*** Opening INPUT ***
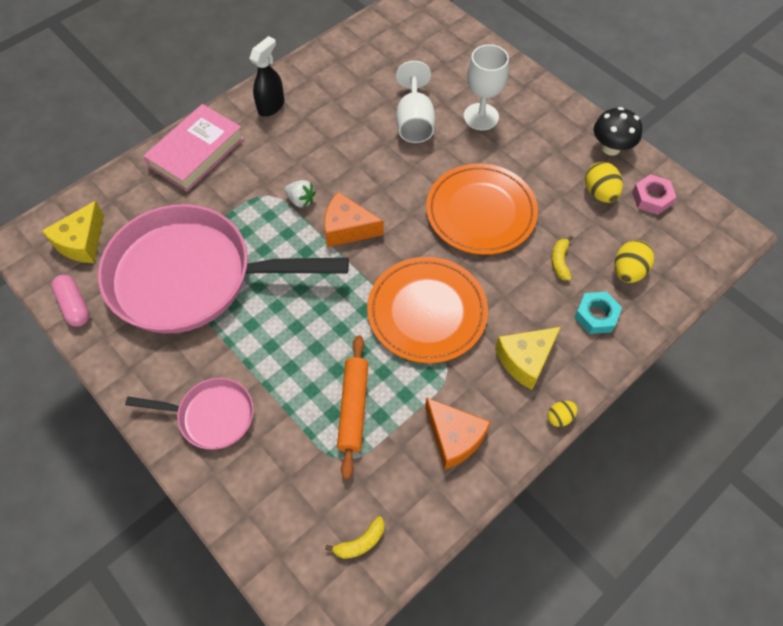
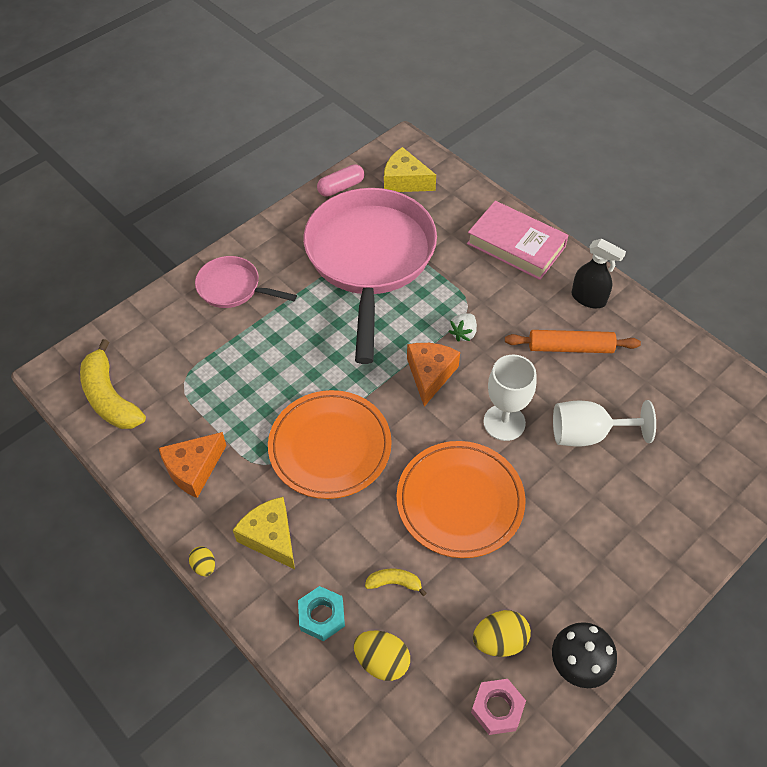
camera: 90 degrees right, 5 degrees down
(211, 416) = (233, 288): pink pan -> pink pan turned 105 degrees clockwise
(353, 408) = (231, 388): orange rolling pin -> orange rolling pin (570, 347)
(360, 542) = (110, 397): yellow banana -> yellow banana, size x2.09
(481, 117) = (608, 506): white goblet -> white goblet (504, 422)

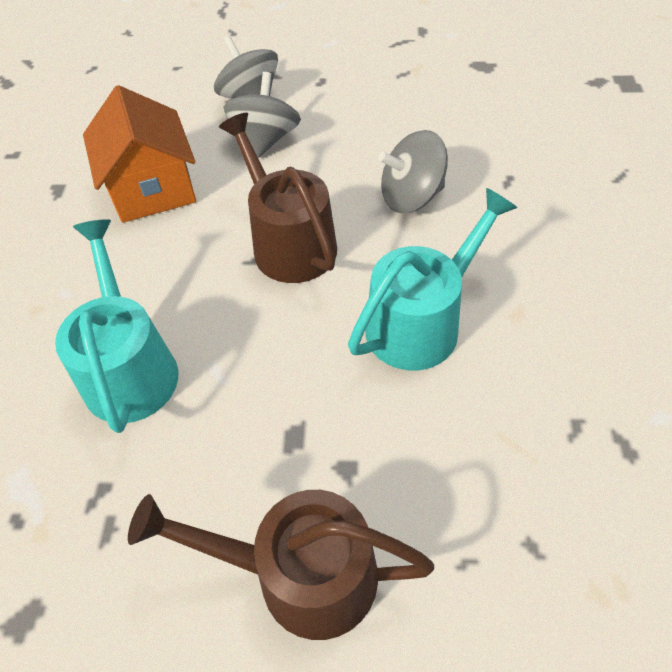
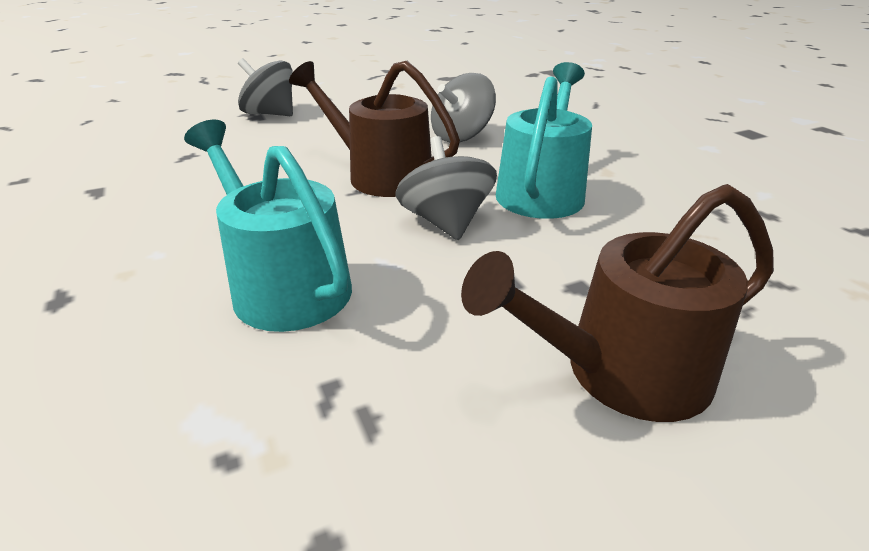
camera: 30 degrees left, 20 degrees down
(152, 189) = (212, 172): orange house -> none
(266, 139) = (305, 130): grey spinning top -> grey spinning top (446, 222)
*** Closing INPUT ***
■ AIM OF THE TASK ■
Word for word, reproduce all of the data, but keep out the pictures.

■ ANSWER BOX ■
camera: 90 degrees right, 5 degrees down
(211, 416) = (233, 288): pink pan -> pink pan turned 105 degrees clockwise
(353, 408) = (231, 388): orange rolling pin -> orange rolling pin (570, 347)
(360, 542) = (110, 397): yellow banana -> yellow banana, size x2.09
(481, 117) = (608, 506): white goblet -> white goblet (504, 422)

camera: 30 degrees left, 20 degrees down
(152, 189) = (212, 172): orange house -> none
(266, 139) = (305, 130): grey spinning top -> grey spinning top (446, 222)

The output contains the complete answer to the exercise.